Entries provided:

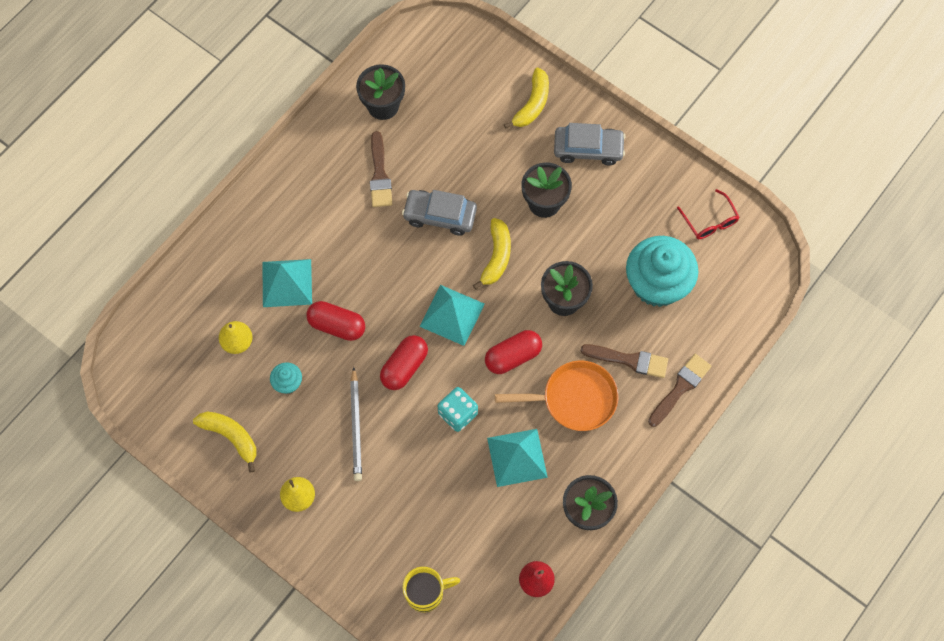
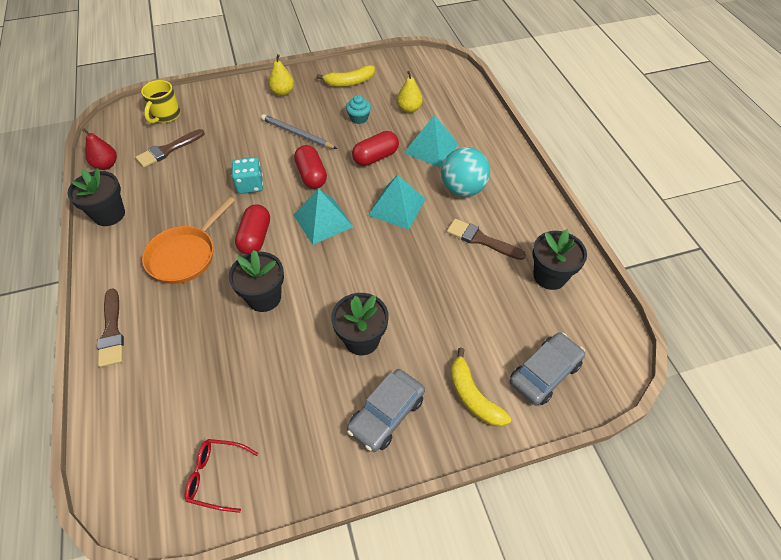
camera: 125 degrees right, 15 degrees down
grey car [402,190,477,236] -> grey car moved to [510,332,585,405]
yellow banana [473,218,511,290] -> none
turquoise pyramid [487,429,548,487] -> turquoise pyramid moved to [368,175,426,230]
brown brush [580,344,668,378] -> brown brush moved to [135,129,205,168]
turquoise cupcake [626,236,698,307] -> none
none -> turquoise ball [441,147,490,197]

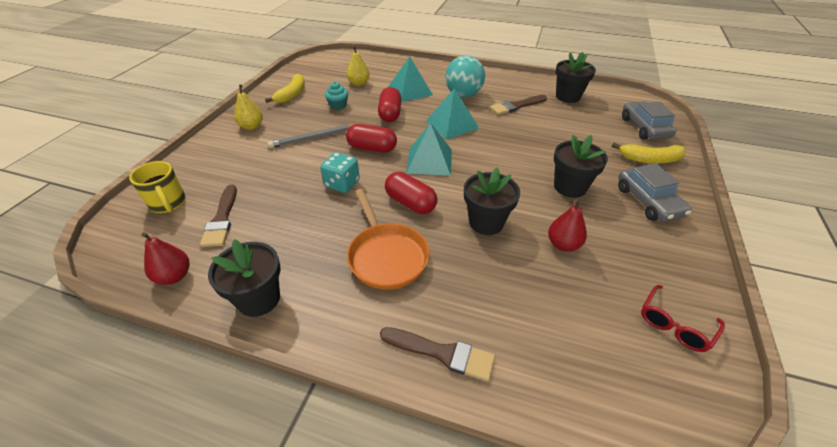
camera: 55 degrees left, 10 degrees down
none -> red pear [548,199,587,252]

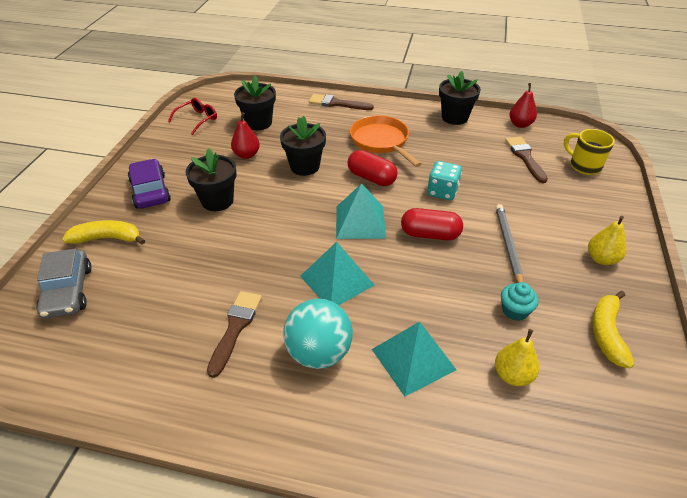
camera: 175 degrees right, 0 degrees up
grey pencil [268,124,354,148] -> grey pencil turned 60 degrees counterclockwise [495,204,523,283]
red capsule [378,87,401,122] -> none
brown brush [490,95,547,115] -> brown brush turned 45 degrees counterclockwise [207,291,262,378]
black flower pot [556,52,596,103] -> black flower pot moved to [234,76,276,130]
grey car [618,163,692,222] -> purple car [128,159,171,209]

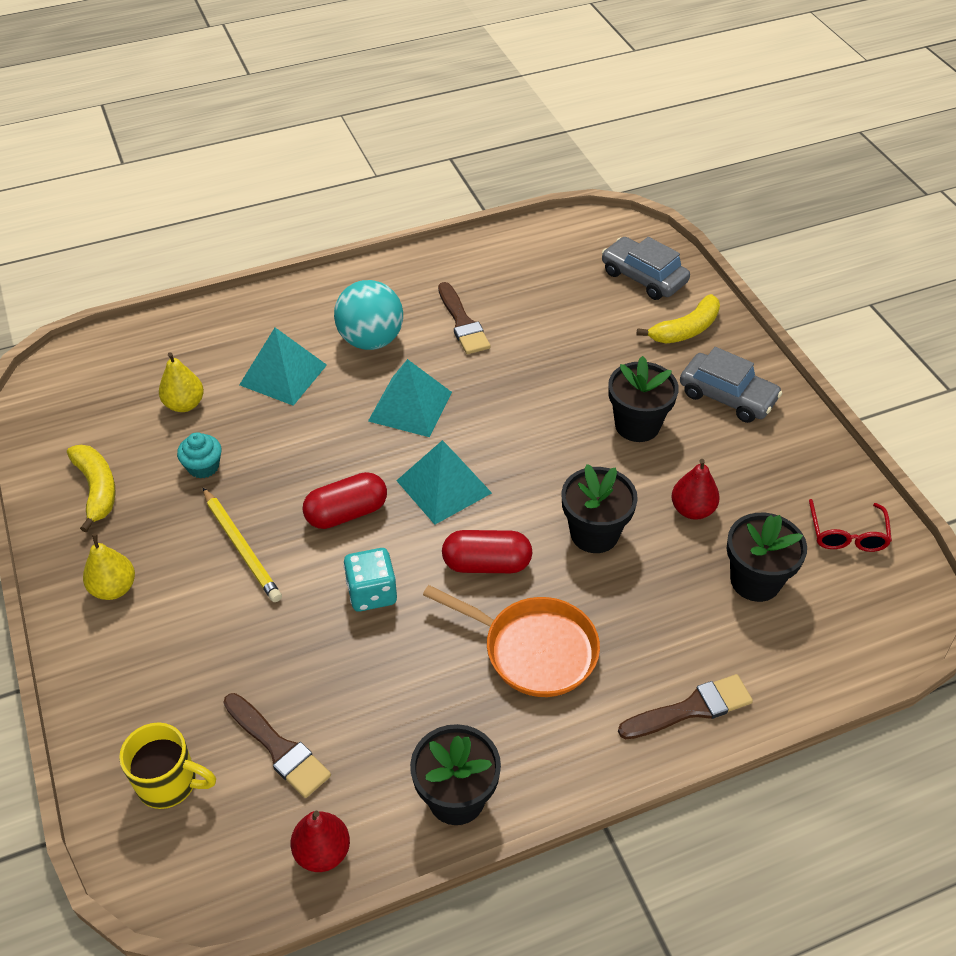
camera: 145 degrees right, 5 degrees up
purple car [128,159,171,209] -> grey car [680,347,782,423]
grey pencil [495,204,523,283] -> yellow pencil [203,488,282,602]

Work task:
Exclude all images and return the listing word for word.

Exercise result:
camera: 125 degrees right, 15 degrees down
grey car [402,190,477,236] -> grey car moved to [510,332,585,405]
yellow banana [473,218,511,290] -> none
turquoise pyramid [487,429,548,487] -> turquoise pyramid moved to [368,175,426,230]
brown brush [580,344,668,378] -> brown brush moved to [135,129,205,168]
turquoise cupcake [626,236,698,307] -> none
none -> turquoise ball [441,147,490,197]

camera: 55 degrees left, 10 degrees down
none -> red pear [548,199,587,252]

camera: 175 degrees right, 0 degrees up
grey pencil [268,124,354,148] -> grey pencil turned 60 degrees counterclockwise [495,204,523,283]
red capsule [378,87,401,122] -> none
brown brush [490,95,547,115] -> brown brush turned 45 degrees counterclockwise [207,291,262,378]
black flower pot [556,52,596,103] -> black flower pot moved to [234,76,276,130]
grey car [618,163,692,222] -> purple car [128,159,171,209]

camera: 145 degrees right, 5 degrees up
purple car [128,159,171,209] -> grey car [680,347,782,423]
grey pencil [495,204,523,283] -> yellow pencil [203,488,282,602]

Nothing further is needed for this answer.